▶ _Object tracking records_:
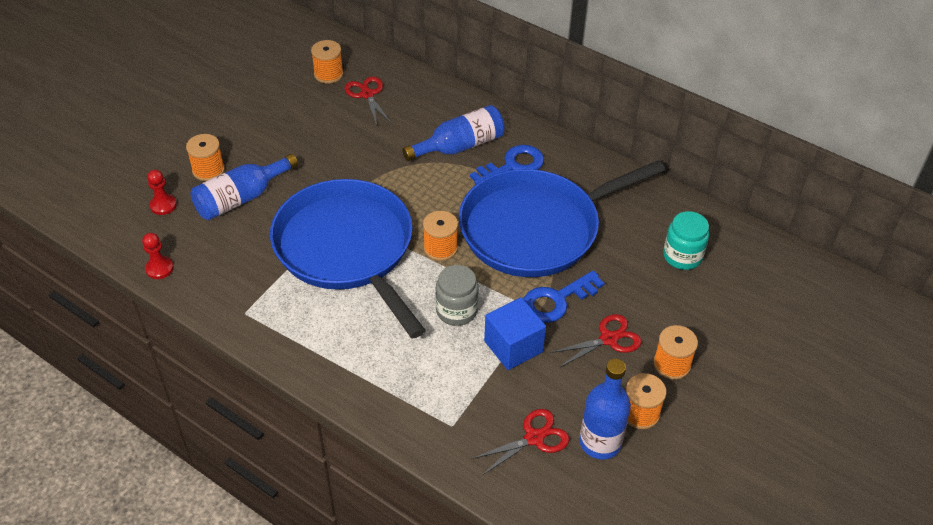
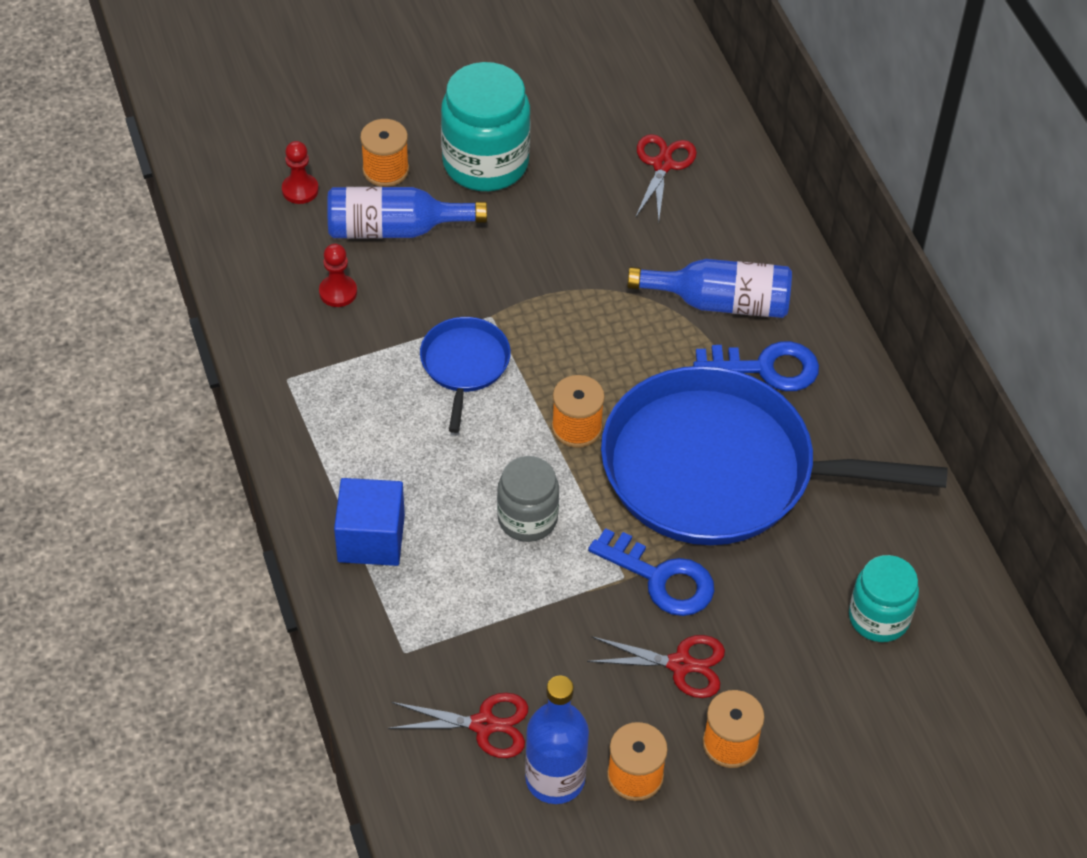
camera: 35 degrees right, 5 degrees up
(159, 268) = (237, 270): red pawn -> red pawn (338, 292)
(266, 139) = (485, 163): none -> turquoise jar
(328, 74) = (637, 109): orange spool -> none
(347, 249) = (464, 365): blue pan -> blue pan, size x0.45
(513, 346) = (556, 603): blue cube -> blue cube (371, 539)
(557, 300) = (661, 578): blue key -> blue key turned 150 degrees counterclockwise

▶ _Task brief_:
Determine how many lines of the data include the word "degrees". Reply with the count and no other text.

▶ _Response area_:
2